# [The request]
Locate every line in the records below that contains the string "time", treating uppercase and lowercase letters as different, and copy each of those lines.

# [Data listing]
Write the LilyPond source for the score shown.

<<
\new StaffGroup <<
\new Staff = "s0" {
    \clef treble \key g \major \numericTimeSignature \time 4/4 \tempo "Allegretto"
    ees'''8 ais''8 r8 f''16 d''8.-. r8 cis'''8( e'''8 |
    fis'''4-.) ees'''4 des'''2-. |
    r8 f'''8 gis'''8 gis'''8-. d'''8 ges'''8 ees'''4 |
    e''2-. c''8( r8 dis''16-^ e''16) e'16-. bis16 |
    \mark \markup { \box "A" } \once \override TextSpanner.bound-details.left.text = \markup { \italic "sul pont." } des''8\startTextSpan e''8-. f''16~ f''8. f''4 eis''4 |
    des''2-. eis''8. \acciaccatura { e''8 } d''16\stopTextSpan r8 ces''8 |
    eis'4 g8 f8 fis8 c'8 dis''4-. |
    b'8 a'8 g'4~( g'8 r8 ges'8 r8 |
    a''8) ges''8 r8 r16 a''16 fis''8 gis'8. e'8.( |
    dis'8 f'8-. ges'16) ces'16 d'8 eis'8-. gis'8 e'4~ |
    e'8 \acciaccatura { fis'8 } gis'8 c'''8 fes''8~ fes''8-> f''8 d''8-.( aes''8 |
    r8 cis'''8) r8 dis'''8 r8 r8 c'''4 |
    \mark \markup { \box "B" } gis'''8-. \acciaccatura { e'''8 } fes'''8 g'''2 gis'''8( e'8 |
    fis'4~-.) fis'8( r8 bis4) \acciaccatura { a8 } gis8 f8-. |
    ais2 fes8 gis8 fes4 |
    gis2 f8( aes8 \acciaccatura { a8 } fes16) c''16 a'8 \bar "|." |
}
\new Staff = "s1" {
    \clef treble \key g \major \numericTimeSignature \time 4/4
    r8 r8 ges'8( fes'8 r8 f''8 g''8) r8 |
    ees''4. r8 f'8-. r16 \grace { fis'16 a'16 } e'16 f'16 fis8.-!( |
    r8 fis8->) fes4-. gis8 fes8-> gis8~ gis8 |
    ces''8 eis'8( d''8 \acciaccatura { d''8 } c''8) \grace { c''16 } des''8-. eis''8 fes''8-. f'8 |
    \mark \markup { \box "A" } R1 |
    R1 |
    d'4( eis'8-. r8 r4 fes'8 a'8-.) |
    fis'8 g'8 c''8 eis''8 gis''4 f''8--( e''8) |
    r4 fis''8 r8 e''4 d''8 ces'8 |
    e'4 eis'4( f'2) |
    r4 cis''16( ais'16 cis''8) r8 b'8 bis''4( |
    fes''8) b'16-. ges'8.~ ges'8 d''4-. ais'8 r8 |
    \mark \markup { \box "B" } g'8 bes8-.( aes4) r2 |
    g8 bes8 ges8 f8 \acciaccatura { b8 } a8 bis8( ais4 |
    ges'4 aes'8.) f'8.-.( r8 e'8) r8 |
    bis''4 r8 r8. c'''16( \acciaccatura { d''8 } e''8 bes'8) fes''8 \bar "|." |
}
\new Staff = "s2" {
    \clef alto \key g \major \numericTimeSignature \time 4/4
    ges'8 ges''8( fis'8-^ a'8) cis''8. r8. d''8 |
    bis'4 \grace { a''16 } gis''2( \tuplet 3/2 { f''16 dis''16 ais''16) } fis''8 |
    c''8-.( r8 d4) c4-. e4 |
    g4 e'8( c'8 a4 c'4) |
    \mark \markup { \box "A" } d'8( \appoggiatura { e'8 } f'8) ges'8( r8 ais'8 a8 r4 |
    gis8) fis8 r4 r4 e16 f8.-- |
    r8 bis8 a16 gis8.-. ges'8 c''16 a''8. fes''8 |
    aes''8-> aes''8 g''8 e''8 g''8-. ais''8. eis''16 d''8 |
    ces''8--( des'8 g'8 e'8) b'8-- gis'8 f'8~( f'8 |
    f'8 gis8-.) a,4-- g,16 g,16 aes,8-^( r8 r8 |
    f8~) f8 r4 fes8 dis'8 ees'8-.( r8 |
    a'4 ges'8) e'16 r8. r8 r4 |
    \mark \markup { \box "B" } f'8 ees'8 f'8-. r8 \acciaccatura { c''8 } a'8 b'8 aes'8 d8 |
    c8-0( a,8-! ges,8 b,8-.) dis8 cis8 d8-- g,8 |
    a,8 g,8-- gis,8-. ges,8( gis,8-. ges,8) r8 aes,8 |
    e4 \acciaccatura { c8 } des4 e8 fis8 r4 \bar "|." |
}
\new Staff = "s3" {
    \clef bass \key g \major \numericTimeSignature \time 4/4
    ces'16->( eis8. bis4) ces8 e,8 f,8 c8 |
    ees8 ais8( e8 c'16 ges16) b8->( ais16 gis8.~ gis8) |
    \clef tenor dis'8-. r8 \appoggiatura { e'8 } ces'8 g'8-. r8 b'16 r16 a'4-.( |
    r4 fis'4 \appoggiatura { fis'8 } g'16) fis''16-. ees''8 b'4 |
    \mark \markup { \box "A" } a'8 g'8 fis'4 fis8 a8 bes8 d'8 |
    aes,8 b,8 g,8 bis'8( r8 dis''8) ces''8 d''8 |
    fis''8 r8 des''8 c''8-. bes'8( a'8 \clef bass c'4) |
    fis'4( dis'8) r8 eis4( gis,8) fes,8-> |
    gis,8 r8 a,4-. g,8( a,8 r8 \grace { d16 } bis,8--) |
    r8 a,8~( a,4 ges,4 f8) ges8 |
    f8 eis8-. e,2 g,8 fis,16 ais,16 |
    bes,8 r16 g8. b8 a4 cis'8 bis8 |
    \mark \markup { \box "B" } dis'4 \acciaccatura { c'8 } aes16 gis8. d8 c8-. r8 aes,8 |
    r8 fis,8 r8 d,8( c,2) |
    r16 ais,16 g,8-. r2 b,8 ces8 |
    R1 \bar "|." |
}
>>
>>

# [Worked answer]
    \clef treble \key g \major \numericTimeSignature \time 4/4 \tempo "Allegretto"
    \clef treble \key g \major \numericTimeSignature \time 4/4
    \clef alto \key g \major \numericTimeSignature \time 4/4
    \clef bass \key g \major \numericTimeSignature \time 4/4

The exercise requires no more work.